[Start of Attachment]

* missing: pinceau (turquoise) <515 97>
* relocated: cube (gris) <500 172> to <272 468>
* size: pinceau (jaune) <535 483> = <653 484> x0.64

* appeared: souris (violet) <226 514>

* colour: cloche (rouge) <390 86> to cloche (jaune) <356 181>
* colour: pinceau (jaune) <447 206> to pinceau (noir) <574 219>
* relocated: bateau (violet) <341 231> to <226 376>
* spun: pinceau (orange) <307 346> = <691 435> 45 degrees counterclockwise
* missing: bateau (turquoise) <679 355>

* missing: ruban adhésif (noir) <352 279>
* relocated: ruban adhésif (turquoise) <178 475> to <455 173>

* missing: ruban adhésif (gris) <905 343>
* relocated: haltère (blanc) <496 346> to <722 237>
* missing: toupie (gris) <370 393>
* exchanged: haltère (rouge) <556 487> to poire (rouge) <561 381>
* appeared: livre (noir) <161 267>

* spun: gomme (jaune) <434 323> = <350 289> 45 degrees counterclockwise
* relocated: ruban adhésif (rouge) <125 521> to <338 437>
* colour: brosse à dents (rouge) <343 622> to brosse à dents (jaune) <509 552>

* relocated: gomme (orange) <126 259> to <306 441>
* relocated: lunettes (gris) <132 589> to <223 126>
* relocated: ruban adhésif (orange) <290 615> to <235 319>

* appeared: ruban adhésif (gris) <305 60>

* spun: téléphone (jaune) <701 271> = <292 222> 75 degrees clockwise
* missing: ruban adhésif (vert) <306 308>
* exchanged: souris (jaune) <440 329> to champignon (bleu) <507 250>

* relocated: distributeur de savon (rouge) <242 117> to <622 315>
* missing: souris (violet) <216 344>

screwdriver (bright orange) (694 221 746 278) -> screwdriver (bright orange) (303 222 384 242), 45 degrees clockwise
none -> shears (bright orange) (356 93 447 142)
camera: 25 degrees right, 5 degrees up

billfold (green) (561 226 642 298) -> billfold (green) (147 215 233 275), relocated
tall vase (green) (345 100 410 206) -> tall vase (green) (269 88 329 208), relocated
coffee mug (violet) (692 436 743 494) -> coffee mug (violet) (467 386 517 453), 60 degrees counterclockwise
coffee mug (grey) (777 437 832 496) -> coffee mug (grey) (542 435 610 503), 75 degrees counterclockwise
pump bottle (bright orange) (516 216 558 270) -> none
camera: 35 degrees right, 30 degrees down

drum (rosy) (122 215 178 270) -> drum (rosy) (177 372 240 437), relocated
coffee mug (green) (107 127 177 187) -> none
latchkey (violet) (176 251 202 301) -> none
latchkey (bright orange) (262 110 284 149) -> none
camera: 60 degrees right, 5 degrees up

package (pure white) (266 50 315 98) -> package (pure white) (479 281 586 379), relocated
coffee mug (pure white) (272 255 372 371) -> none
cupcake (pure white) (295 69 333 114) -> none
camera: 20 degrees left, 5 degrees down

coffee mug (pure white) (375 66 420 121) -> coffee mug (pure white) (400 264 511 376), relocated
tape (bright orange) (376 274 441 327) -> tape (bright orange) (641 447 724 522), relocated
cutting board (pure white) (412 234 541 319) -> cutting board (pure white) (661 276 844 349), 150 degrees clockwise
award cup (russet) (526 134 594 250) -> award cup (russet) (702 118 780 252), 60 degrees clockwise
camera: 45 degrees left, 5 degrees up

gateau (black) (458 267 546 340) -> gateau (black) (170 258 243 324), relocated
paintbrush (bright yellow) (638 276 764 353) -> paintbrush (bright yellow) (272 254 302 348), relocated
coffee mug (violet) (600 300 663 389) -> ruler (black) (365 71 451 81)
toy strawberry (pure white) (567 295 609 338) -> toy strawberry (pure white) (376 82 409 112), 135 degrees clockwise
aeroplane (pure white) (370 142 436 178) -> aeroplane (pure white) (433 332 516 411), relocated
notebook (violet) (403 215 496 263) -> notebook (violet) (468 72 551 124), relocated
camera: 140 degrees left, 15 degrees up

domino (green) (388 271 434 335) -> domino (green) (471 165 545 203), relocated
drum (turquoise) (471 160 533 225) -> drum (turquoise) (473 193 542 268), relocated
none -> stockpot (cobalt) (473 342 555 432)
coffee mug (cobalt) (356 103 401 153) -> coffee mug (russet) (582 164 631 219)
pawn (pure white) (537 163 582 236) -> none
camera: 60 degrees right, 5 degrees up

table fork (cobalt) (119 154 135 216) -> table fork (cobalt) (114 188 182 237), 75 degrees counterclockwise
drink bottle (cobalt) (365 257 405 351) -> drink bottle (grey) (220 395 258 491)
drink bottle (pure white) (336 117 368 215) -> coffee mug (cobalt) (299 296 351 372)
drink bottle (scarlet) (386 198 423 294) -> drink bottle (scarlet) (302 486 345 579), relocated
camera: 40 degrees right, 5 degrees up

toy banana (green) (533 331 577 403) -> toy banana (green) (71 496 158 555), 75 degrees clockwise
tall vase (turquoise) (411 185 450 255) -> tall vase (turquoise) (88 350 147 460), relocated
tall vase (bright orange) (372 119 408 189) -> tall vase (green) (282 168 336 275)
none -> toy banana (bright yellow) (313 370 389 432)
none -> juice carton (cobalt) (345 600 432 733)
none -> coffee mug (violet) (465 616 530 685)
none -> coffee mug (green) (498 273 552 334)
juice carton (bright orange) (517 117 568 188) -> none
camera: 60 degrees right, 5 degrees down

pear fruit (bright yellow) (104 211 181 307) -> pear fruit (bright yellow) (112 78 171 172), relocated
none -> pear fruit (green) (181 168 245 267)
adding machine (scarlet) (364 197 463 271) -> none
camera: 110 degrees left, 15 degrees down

[End of Attachment]

Search the data for the string "haltère" and copy out every line where it is found.

* relocated: haltère (blanc) <496 346> to <722 237>
* exchanged: haltère (rouge) <556 487> to poire (rouge) <561 381>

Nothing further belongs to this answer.